▶ **Brief**: Output each record below exactly, and include all of them.

▶ **Dataset records**:
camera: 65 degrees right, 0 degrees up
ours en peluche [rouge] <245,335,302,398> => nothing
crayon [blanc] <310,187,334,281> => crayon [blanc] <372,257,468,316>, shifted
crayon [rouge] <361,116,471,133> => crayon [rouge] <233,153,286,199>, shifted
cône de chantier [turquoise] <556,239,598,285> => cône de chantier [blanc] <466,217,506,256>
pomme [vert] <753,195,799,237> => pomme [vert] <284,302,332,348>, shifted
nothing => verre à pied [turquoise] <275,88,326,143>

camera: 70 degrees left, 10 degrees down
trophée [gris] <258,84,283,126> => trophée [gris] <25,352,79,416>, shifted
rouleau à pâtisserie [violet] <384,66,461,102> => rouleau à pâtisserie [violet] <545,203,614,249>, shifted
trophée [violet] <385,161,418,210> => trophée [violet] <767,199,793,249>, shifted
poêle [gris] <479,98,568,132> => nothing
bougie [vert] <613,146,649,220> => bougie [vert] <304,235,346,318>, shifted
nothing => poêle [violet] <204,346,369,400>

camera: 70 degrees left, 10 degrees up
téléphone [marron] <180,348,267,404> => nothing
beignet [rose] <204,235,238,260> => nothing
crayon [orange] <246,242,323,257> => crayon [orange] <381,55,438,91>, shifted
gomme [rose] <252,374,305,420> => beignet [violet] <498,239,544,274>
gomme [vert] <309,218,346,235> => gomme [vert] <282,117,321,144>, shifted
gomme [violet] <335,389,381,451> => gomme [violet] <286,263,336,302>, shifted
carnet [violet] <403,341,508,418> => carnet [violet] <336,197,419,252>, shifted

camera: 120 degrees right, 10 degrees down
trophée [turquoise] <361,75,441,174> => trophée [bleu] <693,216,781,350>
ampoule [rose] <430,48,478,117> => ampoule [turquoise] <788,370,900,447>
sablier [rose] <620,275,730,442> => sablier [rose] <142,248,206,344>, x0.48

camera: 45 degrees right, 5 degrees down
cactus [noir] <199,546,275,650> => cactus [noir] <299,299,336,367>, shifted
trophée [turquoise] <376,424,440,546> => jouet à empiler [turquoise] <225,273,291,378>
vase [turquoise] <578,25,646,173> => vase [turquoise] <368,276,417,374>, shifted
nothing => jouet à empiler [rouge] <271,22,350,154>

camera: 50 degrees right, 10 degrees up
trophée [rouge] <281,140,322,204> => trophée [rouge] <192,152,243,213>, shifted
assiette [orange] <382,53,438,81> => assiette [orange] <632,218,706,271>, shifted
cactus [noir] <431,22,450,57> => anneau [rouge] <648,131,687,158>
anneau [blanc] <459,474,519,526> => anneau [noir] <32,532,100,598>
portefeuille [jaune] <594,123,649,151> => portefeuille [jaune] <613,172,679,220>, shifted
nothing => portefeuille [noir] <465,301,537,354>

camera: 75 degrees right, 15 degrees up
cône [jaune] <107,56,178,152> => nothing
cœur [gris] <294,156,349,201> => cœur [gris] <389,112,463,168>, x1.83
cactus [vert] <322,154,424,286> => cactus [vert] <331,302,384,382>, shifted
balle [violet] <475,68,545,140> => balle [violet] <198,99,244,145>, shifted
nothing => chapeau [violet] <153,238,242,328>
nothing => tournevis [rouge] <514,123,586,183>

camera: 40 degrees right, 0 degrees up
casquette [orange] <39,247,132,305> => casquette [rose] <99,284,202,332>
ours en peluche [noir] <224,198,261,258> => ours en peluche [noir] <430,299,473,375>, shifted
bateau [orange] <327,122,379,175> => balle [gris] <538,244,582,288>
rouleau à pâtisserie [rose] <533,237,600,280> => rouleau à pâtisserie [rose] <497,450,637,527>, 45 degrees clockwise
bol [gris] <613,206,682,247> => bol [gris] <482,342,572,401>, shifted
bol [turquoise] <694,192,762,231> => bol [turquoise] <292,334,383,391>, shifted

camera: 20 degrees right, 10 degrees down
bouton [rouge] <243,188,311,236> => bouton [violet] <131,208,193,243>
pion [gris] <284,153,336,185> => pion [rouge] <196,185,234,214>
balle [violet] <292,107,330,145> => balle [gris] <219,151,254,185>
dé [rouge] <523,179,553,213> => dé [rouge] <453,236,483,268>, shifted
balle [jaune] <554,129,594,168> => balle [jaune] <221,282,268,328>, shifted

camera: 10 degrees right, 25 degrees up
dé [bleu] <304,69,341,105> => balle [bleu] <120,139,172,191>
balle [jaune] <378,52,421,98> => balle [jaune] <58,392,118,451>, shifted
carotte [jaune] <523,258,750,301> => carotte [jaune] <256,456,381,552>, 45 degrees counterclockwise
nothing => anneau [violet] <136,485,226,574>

▶ **Task response**:
camera: 65 degrees right, 0 degrees up
ours en peluche [rouge] <245,335,302,398> => nothing
crayon [blanc] <310,187,334,281> => crayon [blanc] <372,257,468,316>, shifted
crayon [rouge] <361,116,471,133> => crayon [rouge] <233,153,286,199>, shifted
cône de chantier [turquoise] <556,239,598,285> => cône de chantier [blanc] <466,217,506,256>
pomme [vert] <753,195,799,237> => pomme [vert] <284,302,332,348>, shifted
nothing => verre à pied [turquoise] <275,88,326,143>

camera: 70 degrees left, 10 degrees down
trophée [gris] <258,84,283,126> => trophée [gris] <25,352,79,416>, shifted
rouleau à pâtisserie [violet] <384,66,461,102> => rouleau à pâtisserie [violet] <545,203,614,249>, shifted
trophée [violet] <385,161,418,210> => trophée [violet] <767,199,793,249>, shifted
poêle [gris] <479,98,568,132> => nothing
bougie [vert] <613,146,649,220> => bougie [vert] <304,235,346,318>, shifted
nothing => poêle [violet] <204,346,369,400>

camera: 70 degrees left, 10 degrees up
téléphone [marron] <180,348,267,404> => nothing
beignet [rose] <204,235,238,260> => nothing
crayon [orange] <246,242,323,257> => crayon [orange] <381,55,438,91>, shifted
gomme [rose] <252,374,305,420> => beignet [violet] <498,239,544,274>
gomme [vert] <309,218,346,235> => gomme [vert] <282,117,321,144>, shifted
gomme [violet] <335,389,381,451> => gomme [violet] <286,263,336,302>, shifted
carnet [violet] <403,341,508,418> => carnet [violet] <336,197,419,252>, shifted

camera: 120 degrees right, 10 degrees down
trophée [turquoise] <361,75,441,174> => trophée [bleu] <693,216,781,350>
ampoule [rose] <430,48,478,117> => ampoule [turquoise] <788,370,900,447>
sablier [rose] <620,275,730,442> => sablier [rose] <142,248,206,344>, x0.48

camera: 45 degrees right, 5 degrees down
cactus [noir] <199,546,275,650> => cactus [noir] <299,299,336,367>, shifted
trophée [turquoise] <376,424,440,546> => jouet à empiler [turquoise] <225,273,291,378>
vase [turquoise] <578,25,646,173> => vase [turquoise] <368,276,417,374>, shifted
nothing => jouet à empiler [rouge] <271,22,350,154>

camera: 50 degrees right, 10 degrees up
trophée [rouge] <281,140,322,204> => trophée [rouge] <192,152,243,213>, shifted
assiette [orange] <382,53,438,81> => assiette [orange] <632,218,706,271>, shifted
cactus [noir] <431,22,450,57> => anneau [rouge] <648,131,687,158>
anneau [blanc] <459,474,519,526> => anneau [noir] <32,532,100,598>
portefeuille [jaune] <594,123,649,151> => portefeuille [jaune] <613,172,679,220>, shifted
nothing => portefeuille [noir] <465,301,537,354>

camera: 75 degrees right, 15 degrees up
cône [jaune] <107,56,178,152> => nothing
cœur [gris] <294,156,349,201> => cœur [gris] <389,112,463,168>, x1.83
cactus [vert] <322,154,424,286> => cactus [vert] <331,302,384,382>, shifted
balle [violet] <475,68,545,140> => balle [violet] <198,99,244,145>, shifted
nothing => chapeau [violet] <153,238,242,328>
nothing => tournevis [rouge] <514,123,586,183>

camera: 40 degrees right, 0 degrees up
casquette [orange] <39,247,132,305> => casquette [rose] <99,284,202,332>
ours en peluche [noir] <224,198,261,258> => ours en peluche [noir] <430,299,473,375>, shifted
bateau [orange] <327,122,379,175> => balle [gris] <538,244,582,288>
rouleau à pâtisserie [rose] <533,237,600,280> => rouleau à pâtisserie [rose] <497,450,637,527>, 45 degrees clockwise
bol [gris] <613,206,682,247> => bol [gris] <482,342,572,401>, shifted
bol [turquoise] <694,192,762,231> => bol [turquoise] <292,334,383,391>, shifted

camera: 20 degrees right, 10 degrees down
bouton [rouge] <243,188,311,236> => bouton [violet] <131,208,193,243>
pion [gris] <284,153,336,185> => pion [rouge] <196,185,234,214>
balle [violet] <292,107,330,145> => balle [gris] <219,151,254,185>
dé [rouge] <523,179,553,213> => dé [rouge] <453,236,483,268>, shifted
balle [jaune] <554,129,594,168> => balle [jaune] <221,282,268,328>, shifted

camera: 10 degrees right, 25 degrees up
dé [bleu] <304,69,341,105> => balle [bleu] <120,139,172,191>
balle [jaune] <378,52,421,98> => balle [jaune] <58,392,118,451>, shifted
carotte [jaune] <523,258,750,301> => carotte [jaune] <256,456,381,552>, 45 degrees counterclockwise
nothing => anneau [violet] <136,485,226,574>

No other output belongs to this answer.